[Opening Records for this exercise section]
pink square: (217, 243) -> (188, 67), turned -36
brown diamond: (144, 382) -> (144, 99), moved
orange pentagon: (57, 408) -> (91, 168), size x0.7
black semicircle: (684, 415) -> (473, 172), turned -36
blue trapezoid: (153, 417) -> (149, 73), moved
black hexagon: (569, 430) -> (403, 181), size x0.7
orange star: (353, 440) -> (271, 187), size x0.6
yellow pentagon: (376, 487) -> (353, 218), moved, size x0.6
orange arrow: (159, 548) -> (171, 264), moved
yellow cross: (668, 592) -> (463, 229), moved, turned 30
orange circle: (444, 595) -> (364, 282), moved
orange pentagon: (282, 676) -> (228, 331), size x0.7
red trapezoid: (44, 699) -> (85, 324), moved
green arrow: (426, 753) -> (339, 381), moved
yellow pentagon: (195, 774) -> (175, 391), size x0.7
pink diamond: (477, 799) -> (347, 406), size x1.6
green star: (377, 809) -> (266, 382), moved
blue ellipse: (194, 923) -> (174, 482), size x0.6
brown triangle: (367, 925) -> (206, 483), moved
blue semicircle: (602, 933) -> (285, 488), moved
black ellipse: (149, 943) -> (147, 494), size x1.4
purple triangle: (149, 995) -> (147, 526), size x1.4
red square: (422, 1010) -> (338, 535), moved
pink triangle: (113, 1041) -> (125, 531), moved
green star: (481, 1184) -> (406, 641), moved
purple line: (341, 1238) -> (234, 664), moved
[Closing Records for this exercise section]
[Opening Records for this exercise section]
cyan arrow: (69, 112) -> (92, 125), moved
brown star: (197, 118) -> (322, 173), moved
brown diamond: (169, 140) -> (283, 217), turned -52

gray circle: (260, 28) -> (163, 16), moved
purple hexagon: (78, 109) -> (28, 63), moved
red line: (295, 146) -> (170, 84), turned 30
[Closing Records for this exercise section]
# Activity
Look through the records for the word "brown". Every line that has it should be copied.

# Exercise result
brown diamond: (144, 382) -> (144, 99), moved
brown triangle: (367, 925) -> (206, 483), moved
brown star: (197, 118) -> (322, 173), moved
brown diamond: (169, 140) -> (283, 217), turned -52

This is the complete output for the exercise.